■ Assignment
Return, word for word, only the lines of the data below that lie between the line with "(231, 282) = (312, 327): white" and the line with "(436, 235) = (415, 303): green", those two lines included.

##### Given data #####

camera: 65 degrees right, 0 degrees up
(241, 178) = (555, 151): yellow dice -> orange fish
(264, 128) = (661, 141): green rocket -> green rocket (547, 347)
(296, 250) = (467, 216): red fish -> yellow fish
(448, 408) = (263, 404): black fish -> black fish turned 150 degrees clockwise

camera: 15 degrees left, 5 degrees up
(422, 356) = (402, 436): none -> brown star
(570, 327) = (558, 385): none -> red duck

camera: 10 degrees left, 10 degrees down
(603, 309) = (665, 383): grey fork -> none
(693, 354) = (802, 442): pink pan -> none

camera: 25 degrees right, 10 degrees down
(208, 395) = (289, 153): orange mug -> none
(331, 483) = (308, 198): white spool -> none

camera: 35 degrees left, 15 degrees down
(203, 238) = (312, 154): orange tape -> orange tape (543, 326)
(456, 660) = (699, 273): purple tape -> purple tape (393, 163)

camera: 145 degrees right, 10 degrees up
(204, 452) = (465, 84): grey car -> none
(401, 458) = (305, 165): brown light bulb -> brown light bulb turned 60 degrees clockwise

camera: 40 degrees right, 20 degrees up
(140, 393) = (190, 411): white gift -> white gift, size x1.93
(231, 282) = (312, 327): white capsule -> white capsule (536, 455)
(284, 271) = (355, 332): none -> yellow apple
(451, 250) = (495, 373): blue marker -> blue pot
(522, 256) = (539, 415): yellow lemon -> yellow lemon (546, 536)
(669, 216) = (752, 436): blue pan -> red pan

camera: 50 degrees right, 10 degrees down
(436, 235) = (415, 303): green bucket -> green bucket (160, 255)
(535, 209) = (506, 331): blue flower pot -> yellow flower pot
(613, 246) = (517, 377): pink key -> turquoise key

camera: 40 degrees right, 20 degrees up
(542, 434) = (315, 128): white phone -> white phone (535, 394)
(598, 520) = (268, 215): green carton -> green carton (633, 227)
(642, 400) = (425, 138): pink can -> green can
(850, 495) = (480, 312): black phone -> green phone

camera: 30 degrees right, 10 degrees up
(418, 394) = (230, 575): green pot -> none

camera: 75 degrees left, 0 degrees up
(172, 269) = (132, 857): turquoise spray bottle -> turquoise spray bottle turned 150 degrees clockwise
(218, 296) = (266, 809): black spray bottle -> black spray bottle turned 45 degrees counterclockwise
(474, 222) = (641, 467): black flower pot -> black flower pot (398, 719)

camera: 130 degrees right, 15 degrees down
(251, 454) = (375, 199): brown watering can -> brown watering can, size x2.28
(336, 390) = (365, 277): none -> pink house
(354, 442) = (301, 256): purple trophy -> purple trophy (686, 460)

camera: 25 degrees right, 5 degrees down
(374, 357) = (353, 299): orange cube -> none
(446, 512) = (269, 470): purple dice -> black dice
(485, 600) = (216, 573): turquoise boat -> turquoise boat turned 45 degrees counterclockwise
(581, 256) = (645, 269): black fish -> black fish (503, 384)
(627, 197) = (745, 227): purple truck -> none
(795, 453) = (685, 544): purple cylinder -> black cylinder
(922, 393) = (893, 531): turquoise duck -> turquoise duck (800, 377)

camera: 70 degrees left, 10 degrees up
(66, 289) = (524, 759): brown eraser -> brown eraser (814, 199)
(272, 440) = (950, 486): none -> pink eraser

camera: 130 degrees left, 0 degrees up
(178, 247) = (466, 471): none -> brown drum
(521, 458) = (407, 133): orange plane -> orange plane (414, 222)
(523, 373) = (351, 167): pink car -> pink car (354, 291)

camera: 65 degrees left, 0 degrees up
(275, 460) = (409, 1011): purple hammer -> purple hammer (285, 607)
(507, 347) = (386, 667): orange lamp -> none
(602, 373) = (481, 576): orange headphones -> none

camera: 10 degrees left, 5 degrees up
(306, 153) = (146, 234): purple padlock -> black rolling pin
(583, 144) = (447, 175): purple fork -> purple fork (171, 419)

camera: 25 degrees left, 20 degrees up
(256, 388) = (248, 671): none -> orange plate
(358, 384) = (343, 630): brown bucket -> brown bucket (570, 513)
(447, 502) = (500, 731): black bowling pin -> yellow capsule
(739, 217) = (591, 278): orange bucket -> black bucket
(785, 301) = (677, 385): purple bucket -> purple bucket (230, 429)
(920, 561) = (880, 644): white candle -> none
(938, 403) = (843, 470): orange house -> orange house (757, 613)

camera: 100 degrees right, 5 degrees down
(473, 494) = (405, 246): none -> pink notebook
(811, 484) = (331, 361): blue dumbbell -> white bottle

#####

■ Response area
(231, 282) = (312, 327): white capsule -> white capsule (536, 455)
(284, 271) = (355, 332): none -> yellow apple
(451, 250) = (495, 373): blue marker -> blue pot
(522, 256) = (539, 415): yellow lemon -> yellow lemon (546, 536)
(669, 216) = (752, 436): blue pan -> red pan

camera: 50 degrees right, 10 degrees down
(436, 235) = (415, 303): green bucket -> green bucket (160, 255)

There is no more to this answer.